Set down exactly, from the records below, the line with "aqua teaspoon (no." through the line with "degrees counterclockwise |", and nothing else.

Scene edit records:
== Segment start ==
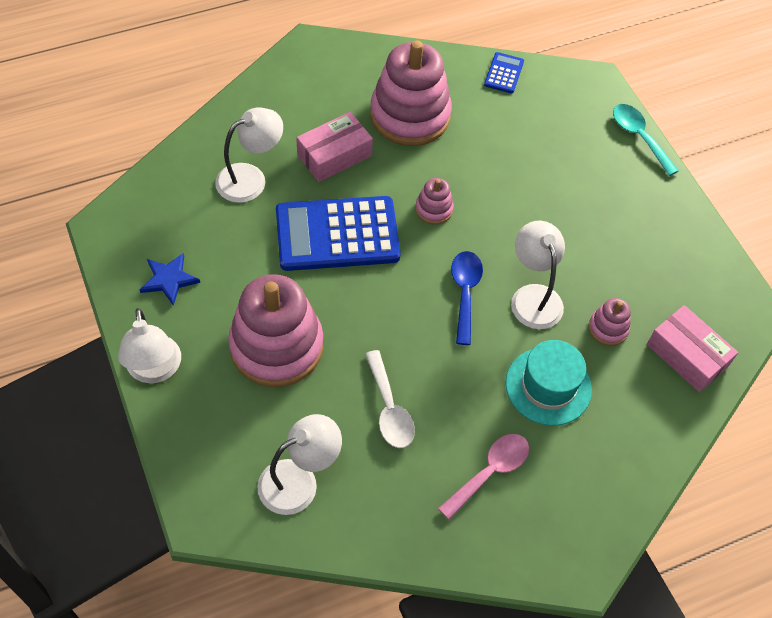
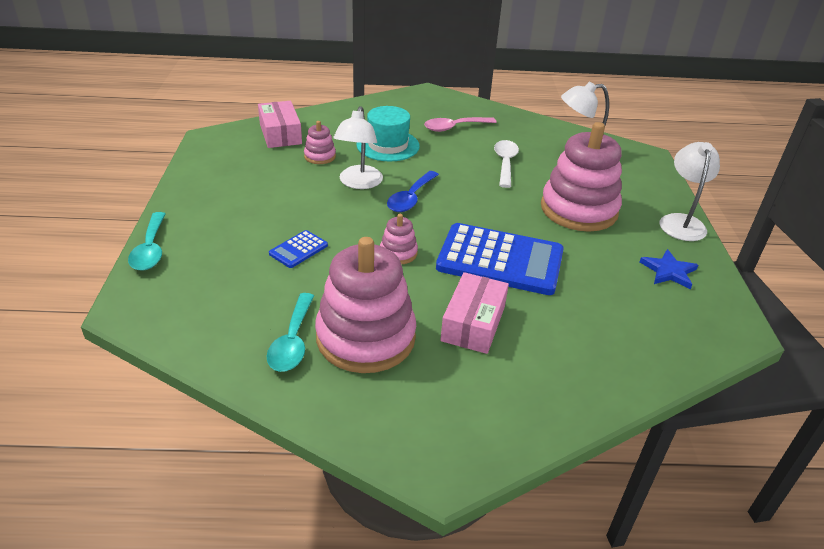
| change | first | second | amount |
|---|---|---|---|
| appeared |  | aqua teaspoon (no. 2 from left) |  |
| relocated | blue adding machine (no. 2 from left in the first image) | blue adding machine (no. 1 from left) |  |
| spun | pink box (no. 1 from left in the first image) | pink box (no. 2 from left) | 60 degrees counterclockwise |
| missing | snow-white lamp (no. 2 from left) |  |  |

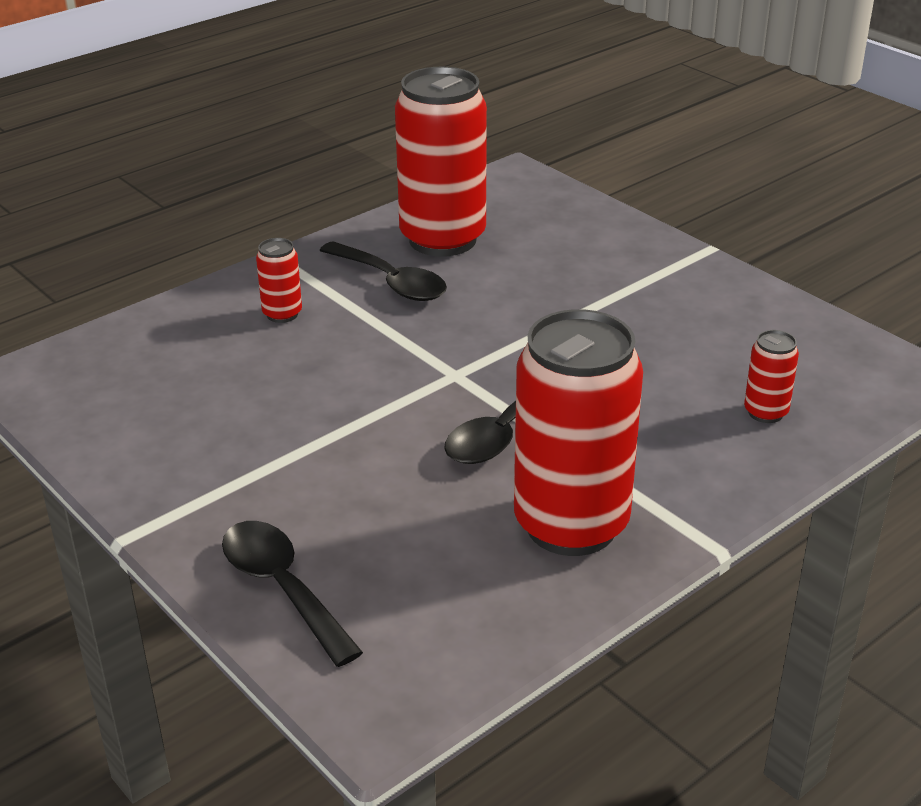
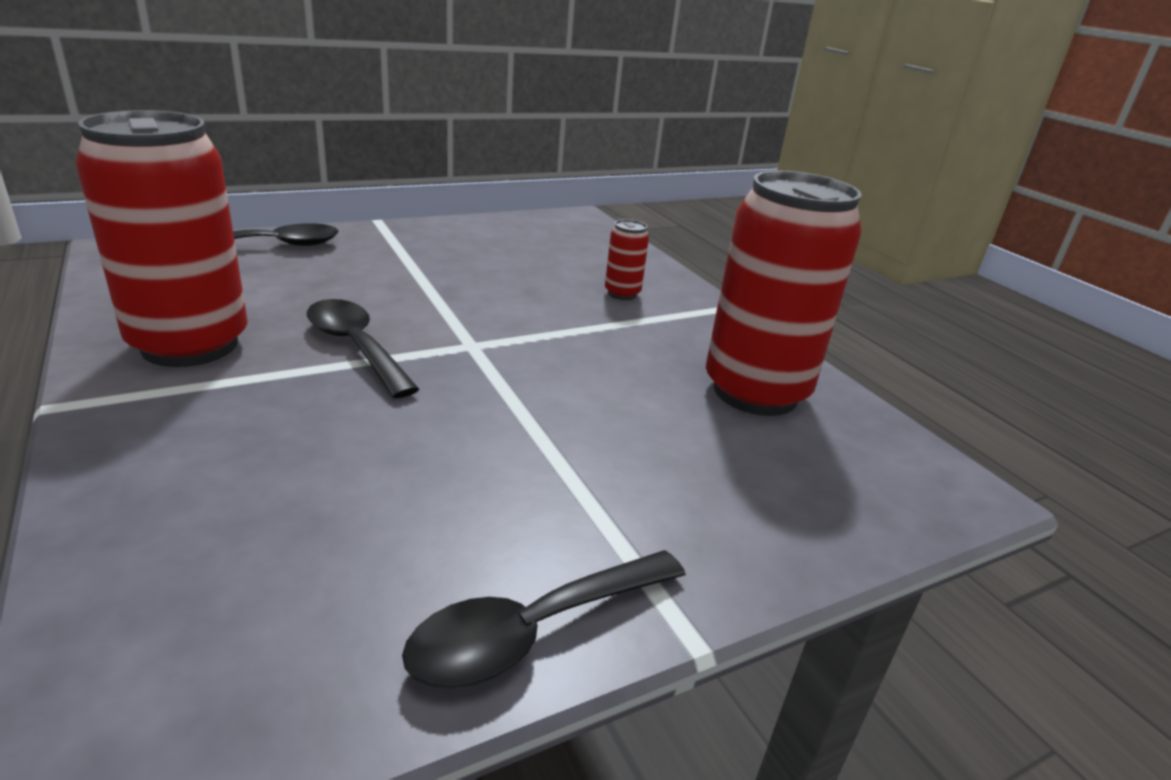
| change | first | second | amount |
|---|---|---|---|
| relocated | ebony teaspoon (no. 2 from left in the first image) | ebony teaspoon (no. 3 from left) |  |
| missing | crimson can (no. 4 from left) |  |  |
== Segment end ==
== Segment start ==
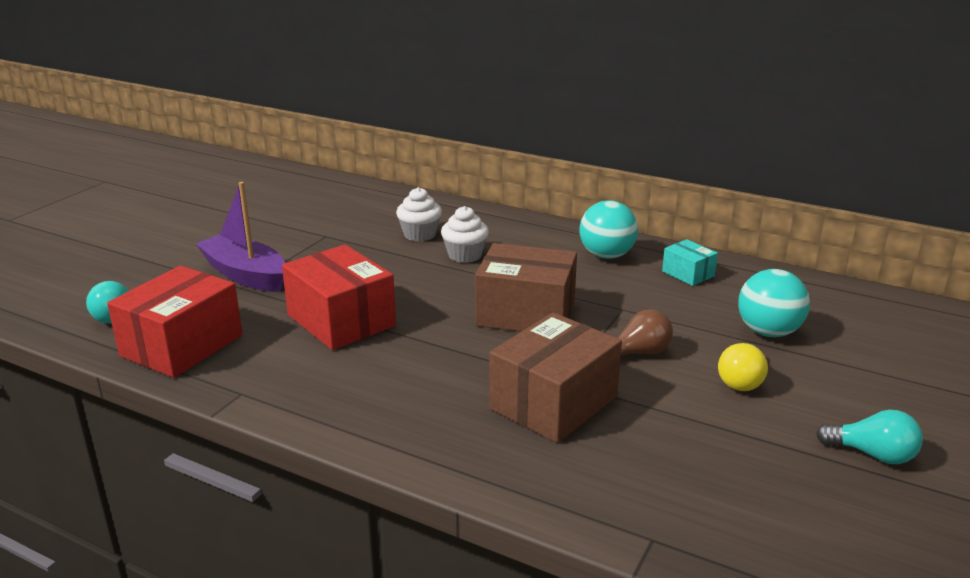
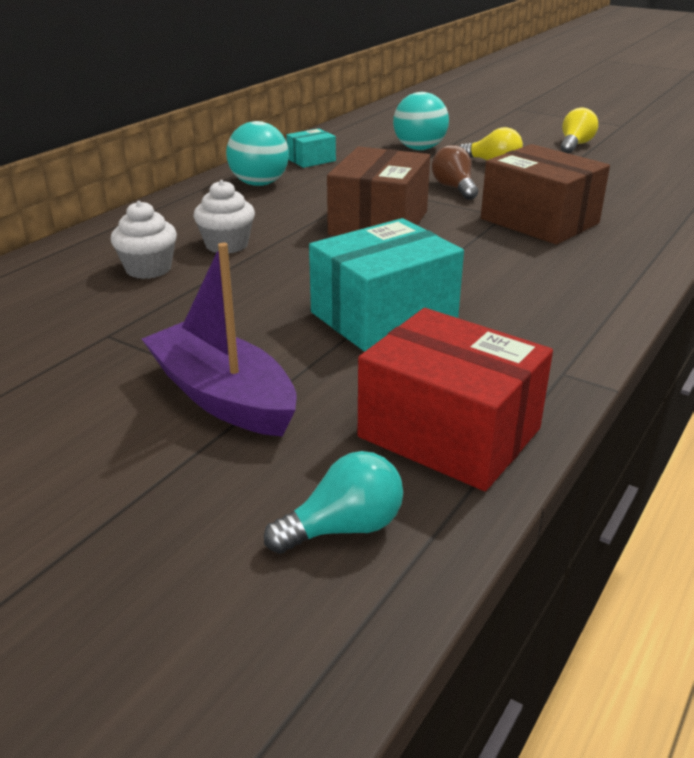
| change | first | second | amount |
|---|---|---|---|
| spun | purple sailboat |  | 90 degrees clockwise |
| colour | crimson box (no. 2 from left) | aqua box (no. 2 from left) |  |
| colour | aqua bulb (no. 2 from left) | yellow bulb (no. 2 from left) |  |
== Segment end ==
- WRITTEN RESPONSE
| appeared |  | aqua teaspoon (no. 2 from left) |  |
| relocated | blue adding machine (no. 2 from left in the first image) | blue adding machine (no. 1 from left) |  |
| spun | pink box (no. 1 from left in the first image) | pink box (no. 2 from left) | 60 degrees counterclockwise |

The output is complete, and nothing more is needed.